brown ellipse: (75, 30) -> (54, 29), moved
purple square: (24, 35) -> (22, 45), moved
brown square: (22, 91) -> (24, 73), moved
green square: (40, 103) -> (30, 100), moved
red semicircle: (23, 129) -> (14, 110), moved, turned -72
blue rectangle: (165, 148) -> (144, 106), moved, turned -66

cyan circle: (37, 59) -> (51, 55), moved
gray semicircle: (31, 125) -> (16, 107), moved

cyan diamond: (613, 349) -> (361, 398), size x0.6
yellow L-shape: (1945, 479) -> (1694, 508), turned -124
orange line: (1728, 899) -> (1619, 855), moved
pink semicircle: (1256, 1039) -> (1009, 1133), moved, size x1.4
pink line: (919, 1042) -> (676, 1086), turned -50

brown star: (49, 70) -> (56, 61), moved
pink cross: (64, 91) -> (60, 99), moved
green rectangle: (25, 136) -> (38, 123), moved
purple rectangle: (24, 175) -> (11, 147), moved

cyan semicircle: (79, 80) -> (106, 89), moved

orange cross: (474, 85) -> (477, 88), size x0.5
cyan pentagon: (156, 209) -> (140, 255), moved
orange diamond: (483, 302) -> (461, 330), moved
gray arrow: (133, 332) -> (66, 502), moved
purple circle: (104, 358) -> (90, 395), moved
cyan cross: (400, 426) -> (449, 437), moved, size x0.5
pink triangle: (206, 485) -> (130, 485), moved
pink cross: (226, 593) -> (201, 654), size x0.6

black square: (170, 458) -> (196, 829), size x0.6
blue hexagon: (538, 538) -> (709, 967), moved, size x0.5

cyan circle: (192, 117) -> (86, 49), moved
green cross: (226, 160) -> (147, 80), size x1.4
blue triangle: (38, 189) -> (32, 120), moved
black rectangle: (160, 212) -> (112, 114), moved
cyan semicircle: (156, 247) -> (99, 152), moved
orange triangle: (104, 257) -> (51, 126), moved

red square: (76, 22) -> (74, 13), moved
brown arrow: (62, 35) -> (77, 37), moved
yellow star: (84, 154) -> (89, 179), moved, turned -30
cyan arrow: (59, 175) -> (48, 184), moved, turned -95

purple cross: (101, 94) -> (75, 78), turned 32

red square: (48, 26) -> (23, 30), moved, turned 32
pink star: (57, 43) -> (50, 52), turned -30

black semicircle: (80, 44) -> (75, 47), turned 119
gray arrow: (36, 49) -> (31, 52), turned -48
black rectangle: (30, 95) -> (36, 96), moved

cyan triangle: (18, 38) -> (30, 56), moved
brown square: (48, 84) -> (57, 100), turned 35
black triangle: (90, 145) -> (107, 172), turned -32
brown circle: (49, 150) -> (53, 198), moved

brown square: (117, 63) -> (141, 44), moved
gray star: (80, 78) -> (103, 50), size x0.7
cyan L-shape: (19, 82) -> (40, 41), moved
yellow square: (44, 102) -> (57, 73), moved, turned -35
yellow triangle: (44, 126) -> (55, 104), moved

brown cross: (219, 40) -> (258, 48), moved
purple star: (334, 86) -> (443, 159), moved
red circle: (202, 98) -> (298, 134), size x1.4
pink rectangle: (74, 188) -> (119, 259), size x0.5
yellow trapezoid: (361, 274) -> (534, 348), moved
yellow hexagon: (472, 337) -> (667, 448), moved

-.-.-

- **EXERCISE INSTRUCTIONS**: In the listing above, find the line containing "gray semicircle: (31, 125)" and the line containing "red square: (48, 26)", then retype both and every line between them exactly, with nothing else.

- **RESULT**:
gray semicircle: (31, 125) -> (16, 107), moved

cyan diamond: (613, 349) -> (361, 398), size x0.6
yellow L-shape: (1945, 479) -> (1694, 508), turned -124
orange line: (1728, 899) -> (1619, 855), moved
pink semicircle: (1256, 1039) -> (1009, 1133), moved, size x1.4
pink line: (919, 1042) -> (676, 1086), turned -50

brown star: (49, 70) -> (56, 61), moved
pink cross: (64, 91) -> (60, 99), moved
green rectangle: (25, 136) -> (38, 123), moved
purple rectangle: (24, 175) -> (11, 147), moved

cyan semicircle: (79, 80) -> (106, 89), moved

orange cross: (474, 85) -> (477, 88), size x0.5
cyan pentagon: (156, 209) -> (140, 255), moved
orange diamond: (483, 302) -> (461, 330), moved
gray arrow: (133, 332) -> (66, 502), moved
purple circle: (104, 358) -> (90, 395), moved
cyan cross: (400, 426) -> (449, 437), moved, size x0.5
pink triangle: (206, 485) -> (130, 485), moved
pink cross: (226, 593) -> (201, 654), size x0.6

black square: (170, 458) -> (196, 829), size x0.6
blue hexagon: (538, 538) -> (709, 967), moved, size x0.5

cyan circle: (192, 117) -> (86, 49), moved
green cross: (226, 160) -> (147, 80), size x1.4
blue triangle: (38, 189) -> (32, 120), moved
black rectangle: (160, 212) -> (112, 114), moved
cyan semicircle: (156, 247) -> (99, 152), moved
orange triangle: (104, 257) -> (51, 126), moved

red square: (76, 22) -> (74, 13), moved
brown arrow: (62, 35) -> (77, 37), moved
yellow star: (84, 154) -> (89, 179), moved, turned -30
cyan arrow: (59, 175) -> (48, 184), moved, turned -95

purple cross: (101, 94) -> (75, 78), turned 32

red square: (48, 26) -> (23, 30), moved, turned 32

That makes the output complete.